The answer is every line of the records that holds the word "blue", copied in full.

Segment Open

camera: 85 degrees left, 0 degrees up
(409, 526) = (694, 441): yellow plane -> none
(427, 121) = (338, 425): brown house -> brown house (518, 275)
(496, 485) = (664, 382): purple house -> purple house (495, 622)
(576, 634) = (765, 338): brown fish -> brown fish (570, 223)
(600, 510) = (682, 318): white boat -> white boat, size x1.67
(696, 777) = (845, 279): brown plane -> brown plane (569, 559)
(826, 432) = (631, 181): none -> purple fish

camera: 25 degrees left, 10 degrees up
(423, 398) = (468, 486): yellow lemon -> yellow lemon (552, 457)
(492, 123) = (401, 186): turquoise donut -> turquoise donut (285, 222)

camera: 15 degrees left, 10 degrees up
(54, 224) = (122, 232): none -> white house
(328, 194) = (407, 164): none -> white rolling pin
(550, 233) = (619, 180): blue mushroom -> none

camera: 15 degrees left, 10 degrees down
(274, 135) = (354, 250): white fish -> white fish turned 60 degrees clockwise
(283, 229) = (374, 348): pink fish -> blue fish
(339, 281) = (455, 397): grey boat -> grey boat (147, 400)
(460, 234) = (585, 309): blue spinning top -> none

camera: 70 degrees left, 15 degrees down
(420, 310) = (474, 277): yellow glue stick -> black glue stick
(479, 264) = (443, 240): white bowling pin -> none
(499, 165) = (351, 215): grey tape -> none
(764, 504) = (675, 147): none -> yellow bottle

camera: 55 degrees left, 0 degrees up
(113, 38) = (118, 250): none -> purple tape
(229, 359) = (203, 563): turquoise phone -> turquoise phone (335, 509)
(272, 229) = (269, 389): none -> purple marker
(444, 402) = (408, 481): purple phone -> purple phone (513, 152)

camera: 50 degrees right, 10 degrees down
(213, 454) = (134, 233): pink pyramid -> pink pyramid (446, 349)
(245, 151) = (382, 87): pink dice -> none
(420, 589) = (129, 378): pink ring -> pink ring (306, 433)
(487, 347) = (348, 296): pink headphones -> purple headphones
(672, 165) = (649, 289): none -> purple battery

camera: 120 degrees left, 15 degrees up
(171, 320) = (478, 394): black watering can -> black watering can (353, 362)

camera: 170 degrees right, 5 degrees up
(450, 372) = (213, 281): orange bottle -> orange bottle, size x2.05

Segment Closed

(Solution)
(550, 233) = (619, 180): blue mushroom -> none
(283, 229) = (374, 348): pink fish -> blue fish
(460, 234) = (585, 309): blue spinning top -> none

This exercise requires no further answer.